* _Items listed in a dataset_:
========

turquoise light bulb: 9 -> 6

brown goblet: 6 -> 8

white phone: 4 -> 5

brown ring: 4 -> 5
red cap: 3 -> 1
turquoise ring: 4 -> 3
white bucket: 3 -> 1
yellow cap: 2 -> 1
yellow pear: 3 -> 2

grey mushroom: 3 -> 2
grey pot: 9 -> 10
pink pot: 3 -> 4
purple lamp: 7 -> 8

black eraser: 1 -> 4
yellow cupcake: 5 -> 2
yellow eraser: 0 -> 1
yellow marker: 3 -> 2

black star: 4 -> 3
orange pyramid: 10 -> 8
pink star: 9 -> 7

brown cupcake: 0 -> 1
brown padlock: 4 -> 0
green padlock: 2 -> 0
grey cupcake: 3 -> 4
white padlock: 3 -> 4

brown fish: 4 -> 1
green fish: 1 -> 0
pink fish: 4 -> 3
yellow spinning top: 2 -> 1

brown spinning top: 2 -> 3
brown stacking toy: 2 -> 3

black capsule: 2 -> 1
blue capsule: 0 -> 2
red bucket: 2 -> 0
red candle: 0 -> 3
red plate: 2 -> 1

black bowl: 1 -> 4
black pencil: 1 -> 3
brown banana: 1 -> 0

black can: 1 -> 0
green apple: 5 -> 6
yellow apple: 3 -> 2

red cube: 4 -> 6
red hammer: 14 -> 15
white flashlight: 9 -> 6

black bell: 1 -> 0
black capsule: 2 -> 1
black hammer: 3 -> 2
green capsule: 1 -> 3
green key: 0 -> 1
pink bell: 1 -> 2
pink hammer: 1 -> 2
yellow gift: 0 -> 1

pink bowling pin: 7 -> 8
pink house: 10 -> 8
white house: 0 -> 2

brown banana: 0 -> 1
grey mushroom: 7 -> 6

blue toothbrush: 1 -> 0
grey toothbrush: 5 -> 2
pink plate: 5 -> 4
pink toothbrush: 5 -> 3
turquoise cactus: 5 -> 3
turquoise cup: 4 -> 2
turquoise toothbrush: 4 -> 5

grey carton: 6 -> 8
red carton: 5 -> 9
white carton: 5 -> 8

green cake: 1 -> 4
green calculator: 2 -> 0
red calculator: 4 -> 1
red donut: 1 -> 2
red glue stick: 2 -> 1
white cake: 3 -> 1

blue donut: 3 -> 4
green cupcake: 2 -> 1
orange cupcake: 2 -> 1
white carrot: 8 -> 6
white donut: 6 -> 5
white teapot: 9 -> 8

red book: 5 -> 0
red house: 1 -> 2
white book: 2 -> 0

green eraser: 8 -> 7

========

* _What you will do_:
Repeat word for word the lines running from the line containing "green cupcake: 2 -> 1" to the end of the entries above, inclusive.

* _Answer for the task_:
green cupcake: 2 -> 1
orange cupcake: 2 -> 1
white carrot: 8 -> 6
white donut: 6 -> 5
white teapot: 9 -> 8

red book: 5 -> 0
red house: 1 -> 2
white book: 2 -> 0

green eraser: 8 -> 7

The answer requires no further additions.